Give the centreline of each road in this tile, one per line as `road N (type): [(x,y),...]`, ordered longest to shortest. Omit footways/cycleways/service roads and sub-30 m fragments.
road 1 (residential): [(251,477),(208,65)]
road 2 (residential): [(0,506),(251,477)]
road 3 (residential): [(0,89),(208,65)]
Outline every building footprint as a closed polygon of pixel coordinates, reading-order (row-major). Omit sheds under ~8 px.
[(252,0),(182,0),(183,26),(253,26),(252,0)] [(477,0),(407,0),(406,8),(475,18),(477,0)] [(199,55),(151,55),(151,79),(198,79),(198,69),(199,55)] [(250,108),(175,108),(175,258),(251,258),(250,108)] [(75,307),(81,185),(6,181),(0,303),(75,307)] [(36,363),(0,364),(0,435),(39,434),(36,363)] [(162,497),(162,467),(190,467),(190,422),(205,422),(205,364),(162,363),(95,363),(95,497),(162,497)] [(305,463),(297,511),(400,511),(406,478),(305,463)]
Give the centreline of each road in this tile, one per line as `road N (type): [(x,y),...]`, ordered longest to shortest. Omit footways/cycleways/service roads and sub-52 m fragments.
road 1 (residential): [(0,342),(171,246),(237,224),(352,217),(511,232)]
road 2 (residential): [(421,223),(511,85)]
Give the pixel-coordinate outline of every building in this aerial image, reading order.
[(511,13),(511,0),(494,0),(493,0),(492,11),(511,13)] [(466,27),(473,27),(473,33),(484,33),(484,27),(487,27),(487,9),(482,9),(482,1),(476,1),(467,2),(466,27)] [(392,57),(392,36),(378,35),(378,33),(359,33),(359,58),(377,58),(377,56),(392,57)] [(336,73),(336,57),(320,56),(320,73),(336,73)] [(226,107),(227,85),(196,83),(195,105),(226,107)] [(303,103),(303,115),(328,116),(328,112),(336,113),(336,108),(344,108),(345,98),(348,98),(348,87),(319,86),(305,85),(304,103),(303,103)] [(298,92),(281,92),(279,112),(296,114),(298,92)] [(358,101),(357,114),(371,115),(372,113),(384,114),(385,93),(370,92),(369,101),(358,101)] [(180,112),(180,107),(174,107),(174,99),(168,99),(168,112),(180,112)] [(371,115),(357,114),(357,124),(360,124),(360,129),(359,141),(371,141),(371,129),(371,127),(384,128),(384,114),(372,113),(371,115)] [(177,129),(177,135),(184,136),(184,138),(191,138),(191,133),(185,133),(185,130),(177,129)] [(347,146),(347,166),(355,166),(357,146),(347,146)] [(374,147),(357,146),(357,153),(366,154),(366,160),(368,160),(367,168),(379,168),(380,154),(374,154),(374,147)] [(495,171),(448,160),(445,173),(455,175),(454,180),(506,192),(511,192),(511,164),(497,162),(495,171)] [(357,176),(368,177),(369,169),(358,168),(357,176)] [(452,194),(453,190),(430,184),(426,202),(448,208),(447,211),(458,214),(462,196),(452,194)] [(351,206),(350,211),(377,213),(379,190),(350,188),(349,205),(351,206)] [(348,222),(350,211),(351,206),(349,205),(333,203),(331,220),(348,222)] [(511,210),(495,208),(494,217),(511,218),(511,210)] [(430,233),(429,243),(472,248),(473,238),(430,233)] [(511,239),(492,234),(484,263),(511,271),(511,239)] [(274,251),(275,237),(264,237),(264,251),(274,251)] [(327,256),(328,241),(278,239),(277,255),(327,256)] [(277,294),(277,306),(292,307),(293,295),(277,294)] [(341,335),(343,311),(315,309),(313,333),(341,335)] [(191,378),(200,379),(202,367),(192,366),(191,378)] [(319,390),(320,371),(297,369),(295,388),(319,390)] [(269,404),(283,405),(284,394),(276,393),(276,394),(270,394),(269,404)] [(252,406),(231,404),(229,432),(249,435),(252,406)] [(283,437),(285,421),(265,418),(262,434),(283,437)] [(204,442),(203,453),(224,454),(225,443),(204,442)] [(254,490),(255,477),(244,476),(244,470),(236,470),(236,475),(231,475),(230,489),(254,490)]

---

## Short task
Reproduce the lines of the records from the start through the line containing "road 2 (residential): [(0,506),(251,477)]", including both ends.

## The solution
Give the centreline of each road in this tile, one per line as `road N (type): [(x,y),...]`, ordered longest to shortest. Omit footways/cycleways/service roads and sub-30 m fragments.
road 1 (residential): [(251,477),(208,65)]
road 2 (residential): [(0,506),(251,477)]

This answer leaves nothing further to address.